* [Instruction]
One number is the whole answer: the tally of lines in the records that include the word "light".

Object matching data
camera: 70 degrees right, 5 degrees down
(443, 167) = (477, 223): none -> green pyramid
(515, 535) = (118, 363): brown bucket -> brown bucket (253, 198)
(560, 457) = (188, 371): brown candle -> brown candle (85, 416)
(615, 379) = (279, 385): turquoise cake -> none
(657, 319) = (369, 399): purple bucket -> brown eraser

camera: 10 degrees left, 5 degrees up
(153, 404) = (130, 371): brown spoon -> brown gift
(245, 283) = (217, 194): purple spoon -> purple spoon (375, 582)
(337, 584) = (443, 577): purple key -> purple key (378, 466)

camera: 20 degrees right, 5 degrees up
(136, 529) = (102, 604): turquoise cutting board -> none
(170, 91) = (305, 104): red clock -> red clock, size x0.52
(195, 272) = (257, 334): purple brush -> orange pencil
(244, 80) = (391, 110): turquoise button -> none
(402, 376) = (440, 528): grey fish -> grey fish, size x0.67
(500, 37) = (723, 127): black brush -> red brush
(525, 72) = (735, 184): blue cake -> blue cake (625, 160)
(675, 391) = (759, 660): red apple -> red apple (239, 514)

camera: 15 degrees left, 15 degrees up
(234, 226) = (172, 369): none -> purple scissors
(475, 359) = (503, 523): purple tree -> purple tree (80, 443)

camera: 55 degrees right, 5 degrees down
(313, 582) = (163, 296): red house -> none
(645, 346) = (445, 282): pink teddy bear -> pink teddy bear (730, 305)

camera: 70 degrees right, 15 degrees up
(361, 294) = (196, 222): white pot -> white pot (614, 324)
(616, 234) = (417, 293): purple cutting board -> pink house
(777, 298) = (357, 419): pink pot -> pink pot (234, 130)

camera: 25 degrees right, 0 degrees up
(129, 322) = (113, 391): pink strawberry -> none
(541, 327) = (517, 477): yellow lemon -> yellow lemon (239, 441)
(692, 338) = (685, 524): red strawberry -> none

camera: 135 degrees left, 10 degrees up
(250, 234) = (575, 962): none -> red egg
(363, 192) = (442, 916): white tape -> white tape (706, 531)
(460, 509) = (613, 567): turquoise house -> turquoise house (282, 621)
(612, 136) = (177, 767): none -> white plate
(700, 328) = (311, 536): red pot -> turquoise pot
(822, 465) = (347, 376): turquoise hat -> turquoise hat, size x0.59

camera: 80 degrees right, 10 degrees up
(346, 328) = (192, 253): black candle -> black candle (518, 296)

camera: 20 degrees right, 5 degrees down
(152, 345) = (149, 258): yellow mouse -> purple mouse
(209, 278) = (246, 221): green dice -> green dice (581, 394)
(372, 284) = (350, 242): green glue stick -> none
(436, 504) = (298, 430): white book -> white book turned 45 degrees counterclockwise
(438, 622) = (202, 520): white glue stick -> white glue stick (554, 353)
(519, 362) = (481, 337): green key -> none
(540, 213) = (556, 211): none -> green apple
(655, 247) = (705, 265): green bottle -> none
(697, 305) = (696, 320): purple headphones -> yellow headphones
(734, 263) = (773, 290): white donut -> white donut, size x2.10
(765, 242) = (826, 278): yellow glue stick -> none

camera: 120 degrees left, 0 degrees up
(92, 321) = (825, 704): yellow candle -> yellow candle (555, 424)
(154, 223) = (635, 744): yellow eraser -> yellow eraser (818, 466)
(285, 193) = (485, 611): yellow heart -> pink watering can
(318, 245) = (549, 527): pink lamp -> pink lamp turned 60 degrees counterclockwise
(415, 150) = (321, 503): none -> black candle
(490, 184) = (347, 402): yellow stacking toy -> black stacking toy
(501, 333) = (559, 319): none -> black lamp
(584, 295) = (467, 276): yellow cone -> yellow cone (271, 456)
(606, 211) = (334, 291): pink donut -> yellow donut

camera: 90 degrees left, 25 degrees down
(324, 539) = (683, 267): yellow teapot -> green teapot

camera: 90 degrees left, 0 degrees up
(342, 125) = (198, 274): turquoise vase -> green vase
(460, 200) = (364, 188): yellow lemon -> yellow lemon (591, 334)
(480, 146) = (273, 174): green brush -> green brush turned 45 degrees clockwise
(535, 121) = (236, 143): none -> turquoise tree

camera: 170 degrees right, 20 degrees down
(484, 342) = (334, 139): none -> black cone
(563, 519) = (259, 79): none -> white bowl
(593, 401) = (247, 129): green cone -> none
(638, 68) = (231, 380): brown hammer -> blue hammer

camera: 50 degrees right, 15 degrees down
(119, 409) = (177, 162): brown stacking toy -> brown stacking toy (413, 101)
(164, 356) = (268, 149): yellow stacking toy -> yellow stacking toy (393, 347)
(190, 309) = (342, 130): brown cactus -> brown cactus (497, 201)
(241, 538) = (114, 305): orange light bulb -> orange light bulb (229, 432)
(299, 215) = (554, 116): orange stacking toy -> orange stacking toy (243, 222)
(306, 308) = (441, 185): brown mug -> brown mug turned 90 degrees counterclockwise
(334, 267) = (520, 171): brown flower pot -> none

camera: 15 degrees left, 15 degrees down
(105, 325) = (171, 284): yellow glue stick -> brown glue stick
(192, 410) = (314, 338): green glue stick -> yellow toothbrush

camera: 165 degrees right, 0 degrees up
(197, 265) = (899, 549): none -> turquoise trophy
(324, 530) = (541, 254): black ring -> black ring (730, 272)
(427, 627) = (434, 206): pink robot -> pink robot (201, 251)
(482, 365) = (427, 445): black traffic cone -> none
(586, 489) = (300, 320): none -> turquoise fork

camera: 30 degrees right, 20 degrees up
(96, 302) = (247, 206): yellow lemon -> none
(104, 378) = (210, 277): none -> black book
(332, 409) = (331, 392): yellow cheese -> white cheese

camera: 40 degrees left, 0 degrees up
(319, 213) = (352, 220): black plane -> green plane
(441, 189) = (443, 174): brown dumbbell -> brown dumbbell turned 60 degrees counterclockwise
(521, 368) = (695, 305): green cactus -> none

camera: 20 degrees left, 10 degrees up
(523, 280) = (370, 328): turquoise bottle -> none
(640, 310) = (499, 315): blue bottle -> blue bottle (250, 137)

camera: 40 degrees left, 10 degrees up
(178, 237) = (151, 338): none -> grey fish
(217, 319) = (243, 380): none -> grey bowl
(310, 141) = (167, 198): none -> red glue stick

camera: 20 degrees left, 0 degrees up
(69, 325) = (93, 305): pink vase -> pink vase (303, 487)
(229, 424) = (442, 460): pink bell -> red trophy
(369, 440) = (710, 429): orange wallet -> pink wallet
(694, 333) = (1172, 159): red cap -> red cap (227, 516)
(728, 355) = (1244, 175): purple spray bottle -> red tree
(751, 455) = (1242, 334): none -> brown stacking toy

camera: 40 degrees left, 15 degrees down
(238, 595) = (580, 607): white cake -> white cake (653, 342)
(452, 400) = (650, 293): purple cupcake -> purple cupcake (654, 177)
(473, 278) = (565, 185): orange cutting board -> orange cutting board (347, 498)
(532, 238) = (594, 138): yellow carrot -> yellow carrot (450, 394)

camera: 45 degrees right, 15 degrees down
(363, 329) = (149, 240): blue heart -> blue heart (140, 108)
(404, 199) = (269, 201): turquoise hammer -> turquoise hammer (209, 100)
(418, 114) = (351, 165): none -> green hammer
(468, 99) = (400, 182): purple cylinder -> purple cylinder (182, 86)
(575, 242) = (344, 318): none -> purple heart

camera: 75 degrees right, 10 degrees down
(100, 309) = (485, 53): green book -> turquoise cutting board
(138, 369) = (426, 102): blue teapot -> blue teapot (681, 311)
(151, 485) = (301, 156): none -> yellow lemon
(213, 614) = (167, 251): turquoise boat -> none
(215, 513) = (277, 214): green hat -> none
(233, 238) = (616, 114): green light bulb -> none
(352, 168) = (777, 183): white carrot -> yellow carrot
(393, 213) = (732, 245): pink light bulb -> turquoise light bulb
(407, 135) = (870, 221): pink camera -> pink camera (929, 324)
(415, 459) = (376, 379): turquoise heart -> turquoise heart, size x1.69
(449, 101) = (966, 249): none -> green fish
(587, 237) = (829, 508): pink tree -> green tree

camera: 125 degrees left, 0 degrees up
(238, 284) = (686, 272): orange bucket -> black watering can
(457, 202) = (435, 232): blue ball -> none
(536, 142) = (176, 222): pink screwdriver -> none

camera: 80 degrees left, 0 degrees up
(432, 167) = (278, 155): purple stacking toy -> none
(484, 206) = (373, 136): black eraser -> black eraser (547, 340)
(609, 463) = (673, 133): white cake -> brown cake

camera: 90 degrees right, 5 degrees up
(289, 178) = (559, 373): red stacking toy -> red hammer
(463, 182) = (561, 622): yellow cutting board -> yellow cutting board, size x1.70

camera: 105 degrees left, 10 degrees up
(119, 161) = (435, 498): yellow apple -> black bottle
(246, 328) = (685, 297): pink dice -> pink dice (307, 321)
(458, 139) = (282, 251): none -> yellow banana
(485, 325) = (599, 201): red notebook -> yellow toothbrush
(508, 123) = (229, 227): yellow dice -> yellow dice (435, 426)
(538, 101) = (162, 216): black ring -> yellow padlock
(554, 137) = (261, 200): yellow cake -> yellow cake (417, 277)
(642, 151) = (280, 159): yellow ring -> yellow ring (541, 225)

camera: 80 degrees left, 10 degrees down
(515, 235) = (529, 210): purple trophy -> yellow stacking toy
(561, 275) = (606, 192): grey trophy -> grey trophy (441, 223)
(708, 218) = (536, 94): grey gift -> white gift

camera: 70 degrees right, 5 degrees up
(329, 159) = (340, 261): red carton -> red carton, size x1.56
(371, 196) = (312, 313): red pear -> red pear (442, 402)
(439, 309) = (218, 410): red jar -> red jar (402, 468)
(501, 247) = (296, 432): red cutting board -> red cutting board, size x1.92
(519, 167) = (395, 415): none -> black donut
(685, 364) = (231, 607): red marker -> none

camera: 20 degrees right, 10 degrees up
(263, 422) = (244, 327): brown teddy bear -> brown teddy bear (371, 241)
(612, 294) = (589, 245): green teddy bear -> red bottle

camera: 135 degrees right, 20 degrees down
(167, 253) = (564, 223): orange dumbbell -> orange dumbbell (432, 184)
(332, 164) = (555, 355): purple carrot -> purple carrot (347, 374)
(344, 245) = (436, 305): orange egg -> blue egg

* [Task response]
3